+++ SOURCE MATERIAL

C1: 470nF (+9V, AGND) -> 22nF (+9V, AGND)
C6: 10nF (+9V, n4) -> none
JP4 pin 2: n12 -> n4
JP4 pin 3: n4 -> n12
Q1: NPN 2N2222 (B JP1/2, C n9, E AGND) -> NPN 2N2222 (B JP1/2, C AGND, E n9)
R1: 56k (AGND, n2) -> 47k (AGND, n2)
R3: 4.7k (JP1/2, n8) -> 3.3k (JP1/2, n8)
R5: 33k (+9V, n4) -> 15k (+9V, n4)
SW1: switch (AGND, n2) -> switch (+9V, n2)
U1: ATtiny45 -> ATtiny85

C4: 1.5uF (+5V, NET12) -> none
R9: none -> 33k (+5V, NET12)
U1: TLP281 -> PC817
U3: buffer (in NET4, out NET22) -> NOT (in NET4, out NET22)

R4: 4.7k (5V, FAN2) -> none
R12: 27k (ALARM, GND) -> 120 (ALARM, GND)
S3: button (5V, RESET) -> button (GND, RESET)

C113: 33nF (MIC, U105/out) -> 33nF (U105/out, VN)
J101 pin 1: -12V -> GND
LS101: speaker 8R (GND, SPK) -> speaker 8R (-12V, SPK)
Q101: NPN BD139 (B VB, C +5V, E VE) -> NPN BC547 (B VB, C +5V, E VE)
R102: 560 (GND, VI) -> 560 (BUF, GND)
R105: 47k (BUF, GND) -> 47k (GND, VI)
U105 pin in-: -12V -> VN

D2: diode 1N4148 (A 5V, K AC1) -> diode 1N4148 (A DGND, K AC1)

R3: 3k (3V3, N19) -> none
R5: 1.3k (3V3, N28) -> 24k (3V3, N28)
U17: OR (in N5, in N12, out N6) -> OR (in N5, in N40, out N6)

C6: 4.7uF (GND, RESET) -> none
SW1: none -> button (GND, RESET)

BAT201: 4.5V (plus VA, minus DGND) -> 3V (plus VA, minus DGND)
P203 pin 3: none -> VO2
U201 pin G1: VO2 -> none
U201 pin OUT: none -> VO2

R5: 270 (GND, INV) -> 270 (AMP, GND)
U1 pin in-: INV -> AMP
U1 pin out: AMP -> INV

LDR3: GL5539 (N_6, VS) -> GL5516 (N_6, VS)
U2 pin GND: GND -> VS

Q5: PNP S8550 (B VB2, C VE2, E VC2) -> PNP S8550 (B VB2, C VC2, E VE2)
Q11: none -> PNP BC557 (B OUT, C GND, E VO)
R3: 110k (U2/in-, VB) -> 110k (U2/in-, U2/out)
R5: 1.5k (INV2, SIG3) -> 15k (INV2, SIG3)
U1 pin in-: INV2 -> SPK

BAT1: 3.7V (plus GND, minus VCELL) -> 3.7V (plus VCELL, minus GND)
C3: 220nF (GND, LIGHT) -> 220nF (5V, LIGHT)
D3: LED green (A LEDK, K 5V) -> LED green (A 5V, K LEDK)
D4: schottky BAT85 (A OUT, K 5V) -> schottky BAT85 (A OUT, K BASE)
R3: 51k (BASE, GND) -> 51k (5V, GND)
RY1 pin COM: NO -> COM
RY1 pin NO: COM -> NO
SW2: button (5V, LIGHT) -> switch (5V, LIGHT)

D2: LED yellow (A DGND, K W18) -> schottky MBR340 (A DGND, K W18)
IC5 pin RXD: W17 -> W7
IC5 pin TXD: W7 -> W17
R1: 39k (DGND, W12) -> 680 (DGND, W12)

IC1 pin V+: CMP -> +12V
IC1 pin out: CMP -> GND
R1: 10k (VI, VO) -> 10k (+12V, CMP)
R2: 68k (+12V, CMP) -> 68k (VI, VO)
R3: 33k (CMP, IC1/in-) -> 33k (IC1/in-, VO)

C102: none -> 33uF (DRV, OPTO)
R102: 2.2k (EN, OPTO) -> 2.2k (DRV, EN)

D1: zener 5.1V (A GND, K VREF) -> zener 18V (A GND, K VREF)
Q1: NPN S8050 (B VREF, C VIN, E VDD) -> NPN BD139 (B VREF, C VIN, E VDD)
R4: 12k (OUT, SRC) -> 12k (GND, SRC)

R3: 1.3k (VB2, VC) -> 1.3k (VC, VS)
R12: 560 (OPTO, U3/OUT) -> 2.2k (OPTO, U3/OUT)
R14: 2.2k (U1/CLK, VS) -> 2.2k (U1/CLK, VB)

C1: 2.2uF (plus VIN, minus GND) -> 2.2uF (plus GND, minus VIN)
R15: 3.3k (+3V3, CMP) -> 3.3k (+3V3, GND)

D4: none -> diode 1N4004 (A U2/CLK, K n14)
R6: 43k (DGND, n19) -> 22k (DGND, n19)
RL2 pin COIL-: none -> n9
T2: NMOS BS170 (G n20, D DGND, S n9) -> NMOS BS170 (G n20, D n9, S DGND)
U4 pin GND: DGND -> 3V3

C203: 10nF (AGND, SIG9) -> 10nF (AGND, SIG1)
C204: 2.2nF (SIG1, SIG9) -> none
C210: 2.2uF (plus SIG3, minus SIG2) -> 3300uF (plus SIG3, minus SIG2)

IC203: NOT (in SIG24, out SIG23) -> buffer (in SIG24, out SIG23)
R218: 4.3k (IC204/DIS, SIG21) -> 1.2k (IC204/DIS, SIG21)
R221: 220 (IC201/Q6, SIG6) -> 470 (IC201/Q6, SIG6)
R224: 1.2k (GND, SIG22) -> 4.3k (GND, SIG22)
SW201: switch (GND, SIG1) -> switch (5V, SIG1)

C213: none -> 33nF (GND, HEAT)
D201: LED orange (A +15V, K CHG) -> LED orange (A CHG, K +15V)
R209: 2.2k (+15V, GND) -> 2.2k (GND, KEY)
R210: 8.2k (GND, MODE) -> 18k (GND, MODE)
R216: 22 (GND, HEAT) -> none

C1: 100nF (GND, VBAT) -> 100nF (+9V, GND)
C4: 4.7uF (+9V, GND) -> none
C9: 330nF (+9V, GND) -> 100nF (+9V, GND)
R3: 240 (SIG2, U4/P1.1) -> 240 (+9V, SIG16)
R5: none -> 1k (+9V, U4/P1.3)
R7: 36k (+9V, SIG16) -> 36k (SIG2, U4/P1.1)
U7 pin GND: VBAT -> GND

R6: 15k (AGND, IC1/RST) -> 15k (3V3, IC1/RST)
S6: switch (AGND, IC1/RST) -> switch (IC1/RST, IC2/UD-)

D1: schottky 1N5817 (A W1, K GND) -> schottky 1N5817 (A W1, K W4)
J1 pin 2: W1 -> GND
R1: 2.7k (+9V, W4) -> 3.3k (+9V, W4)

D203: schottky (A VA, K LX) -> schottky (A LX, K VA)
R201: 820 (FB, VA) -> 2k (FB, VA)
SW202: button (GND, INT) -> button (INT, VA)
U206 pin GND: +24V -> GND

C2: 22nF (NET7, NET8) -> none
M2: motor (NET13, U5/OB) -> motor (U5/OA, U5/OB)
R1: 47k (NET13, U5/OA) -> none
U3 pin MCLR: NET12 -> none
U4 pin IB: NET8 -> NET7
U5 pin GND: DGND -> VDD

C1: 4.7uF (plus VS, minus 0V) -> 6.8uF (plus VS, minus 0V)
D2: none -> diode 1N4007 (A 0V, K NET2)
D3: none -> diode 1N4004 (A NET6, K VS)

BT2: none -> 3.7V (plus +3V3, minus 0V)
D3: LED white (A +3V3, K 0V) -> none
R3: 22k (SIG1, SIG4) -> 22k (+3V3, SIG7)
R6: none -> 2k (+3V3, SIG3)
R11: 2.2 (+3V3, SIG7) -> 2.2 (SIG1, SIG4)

++++++

Without leaving anything out, retype the material exactly.

C1: 470nF (+9V, AGND) -> 22nF (+9V, AGND)
C6: 10nF (+9V, n4) -> none
JP4 pin 2: n12 -> n4
JP4 pin 3: n4 -> n12
Q1: NPN 2N2222 (B JP1/2, C n9, E AGND) -> NPN 2N2222 (B JP1/2, C AGND, E n9)
R1: 56k (AGND, n2) -> 47k (AGND, n2)
R3: 4.7k (JP1/2, n8) -> 3.3k (JP1/2, n8)
R5: 33k (+9V, n4) -> 15k (+9V, n4)
SW1: switch (AGND, n2) -> switch (+9V, n2)
U1: ATtiny45 -> ATtiny85

C4: 1.5uF (+5V, NET12) -> none
R9: none -> 33k (+5V, NET12)
U1: TLP281 -> PC817
U3: buffer (in NET4, out NET22) -> NOT (in NET4, out NET22)

R4: 4.7k (5V, FAN2) -> none
R12: 27k (ALARM, GND) -> 120 (ALARM, GND)
S3: button (5V, RESET) -> button (GND, RESET)

C113: 33nF (MIC, U105/out) -> 33nF (U105/out, VN)
J101 pin 1: -12V -> GND
LS101: speaker 8R (GND, SPK) -> speaker 8R (-12V, SPK)
Q101: NPN BD139 (B VB, C +5V, E VE) -> NPN BC547 (B VB, C +5V, E VE)
R102: 560 (GND, VI) -> 560 (BUF, GND)
R105: 47k (BUF, GND) -> 47k (GND, VI)
U105 pin in-: -12V -> VN

D2: diode 1N4148 (A 5V, K AC1) -> diode 1N4148 (A DGND, K AC1)

R3: 3k (3V3, N19) -> none
R5: 1.3k (3V3, N28) -> 24k (3V3, N28)
U17: OR (in N5, in N12, out N6) -> OR (in N5, in N40, out N6)

C6: 4.7uF (GND, RESET) -> none
SW1: none -> button (GND, RESET)

BAT201: 4.5V (plus VA, minus DGND) -> 3V (plus VA, minus DGND)
P203 pin 3: none -> VO2
U201 pin G1: VO2 -> none
U201 pin OUT: none -> VO2

R5: 270 (GND, INV) -> 270 (AMP, GND)
U1 pin in-: INV -> AMP
U1 pin out: AMP -> INV

LDR3: GL5539 (N_6, VS) -> GL5516 (N_6, VS)
U2 pin GND: GND -> VS

Q5: PNP S8550 (B VB2, C VE2, E VC2) -> PNP S8550 (B VB2, C VC2, E VE2)
Q11: none -> PNP BC557 (B OUT, C GND, E VO)
R3: 110k (U2/in-, VB) -> 110k (U2/in-, U2/out)
R5: 1.5k (INV2, SIG3) -> 15k (INV2, SIG3)
U1 pin in-: INV2 -> SPK

BAT1: 3.7V (plus GND, minus VCELL) -> 3.7V (plus VCELL, minus GND)
C3: 220nF (GND, LIGHT) -> 220nF (5V, LIGHT)
D3: LED green (A LEDK, K 5V) -> LED green (A 5V, K LEDK)
D4: schottky BAT85 (A OUT, K 5V) -> schottky BAT85 (A OUT, K BASE)
R3: 51k (BASE, GND) -> 51k (5V, GND)
RY1 pin COM: NO -> COM
RY1 pin NO: COM -> NO
SW2: button (5V, LIGHT) -> switch (5V, LIGHT)

D2: LED yellow (A DGND, K W18) -> schottky MBR340 (A DGND, K W18)
IC5 pin RXD: W17 -> W7
IC5 pin TXD: W7 -> W17
R1: 39k (DGND, W12) -> 680 (DGND, W12)

IC1 pin V+: CMP -> +12V
IC1 pin out: CMP -> GND
R1: 10k (VI, VO) -> 10k (+12V, CMP)
R2: 68k (+12V, CMP) -> 68k (VI, VO)
R3: 33k (CMP, IC1/in-) -> 33k (IC1/in-, VO)

C102: none -> 33uF (DRV, OPTO)
R102: 2.2k (EN, OPTO) -> 2.2k (DRV, EN)

D1: zener 5.1V (A GND, K VREF) -> zener 18V (A GND, K VREF)
Q1: NPN S8050 (B VREF, C VIN, E VDD) -> NPN BD139 (B VREF, C VIN, E VDD)
R4: 12k (OUT, SRC) -> 12k (GND, SRC)

R3: 1.3k (VB2, VC) -> 1.3k (VC, VS)
R12: 560 (OPTO, U3/OUT) -> 2.2k (OPTO, U3/OUT)
R14: 2.2k (U1/CLK, VS) -> 2.2k (U1/CLK, VB)

C1: 2.2uF (plus VIN, minus GND) -> 2.2uF (plus GND, minus VIN)
R15: 3.3k (+3V3, CMP) -> 3.3k (+3V3, GND)

D4: none -> diode 1N4004 (A U2/CLK, K n14)
R6: 43k (DGND, n19) -> 22k (DGND, n19)
RL2 pin COIL-: none -> n9
T2: NMOS BS170 (G n20, D DGND, S n9) -> NMOS BS170 (G n20, D n9, S DGND)
U4 pin GND: DGND -> 3V3

C203: 10nF (AGND, SIG9) -> 10nF (AGND, SIG1)
C204: 2.2nF (SIG1, SIG9) -> none
C210: 2.2uF (plus SIG3, minus SIG2) -> 3300uF (plus SIG3, minus SIG2)

IC203: NOT (in SIG24, out SIG23) -> buffer (in SIG24, out SIG23)
R218: 4.3k (IC204/DIS, SIG21) -> 1.2k (IC204/DIS, SIG21)
R221: 220 (IC201/Q6, SIG6) -> 470 (IC201/Q6, SIG6)
R224: 1.2k (GND, SIG22) -> 4.3k (GND, SIG22)
SW201: switch (GND, SIG1) -> switch (5V, SIG1)

C213: none -> 33nF (GND, HEAT)
D201: LED orange (A +15V, K CHG) -> LED orange (A CHG, K +15V)
R209: 2.2k (+15V, GND) -> 2.2k (GND, KEY)
R210: 8.2k (GND, MODE) -> 18k (GND, MODE)
R216: 22 (GND, HEAT) -> none

C1: 100nF (GND, VBAT) -> 100nF (+9V, GND)
C4: 4.7uF (+9V, GND) -> none
C9: 330nF (+9V, GND) -> 100nF (+9V, GND)
R3: 240 (SIG2, U4/P1.1) -> 240 (+9V, SIG16)
R5: none -> 1k (+9V, U4/P1.3)
R7: 36k (+9V, SIG16) -> 36k (SIG2, U4/P1.1)
U7 pin GND: VBAT -> GND

R6: 15k (AGND, IC1/RST) -> 15k (3V3, IC1/RST)
S6: switch (AGND, IC1/RST) -> switch (IC1/RST, IC2/UD-)

D1: schottky 1N5817 (A W1, K GND) -> schottky 1N5817 (A W1, K W4)
J1 pin 2: W1 -> GND
R1: 2.7k (+9V, W4) -> 3.3k (+9V, W4)

D203: schottky (A VA, K LX) -> schottky (A LX, K VA)
R201: 820 (FB, VA) -> 2k (FB, VA)
SW202: button (GND, INT) -> button (INT, VA)
U206 pin GND: +24V -> GND

C2: 22nF (NET7, NET8) -> none
M2: motor (NET13, U5/OB) -> motor (U5/OA, U5/OB)
R1: 47k (NET13, U5/OA) -> none
U3 pin MCLR: NET12 -> none
U4 pin IB: NET8 -> NET7
U5 pin GND: DGND -> VDD

C1: 4.7uF (plus VS, minus 0V) -> 6.8uF (plus VS, minus 0V)
D2: none -> diode 1N4007 (A 0V, K NET2)
D3: none -> diode 1N4004 (A NET6, K VS)

BT2: none -> 3.7V (plus +3V3, minus 0V)
D3: LED white (A +3V3, K 0V) -> none
R3: 22k (SIG1, SIG4) -> 22k (+3V3, SIG7)
R6: none -> 2k (+3V3, SIG3)
R11: 2.2 (+3V3, SIG7) -> 2.2 (SIG1, SIG4)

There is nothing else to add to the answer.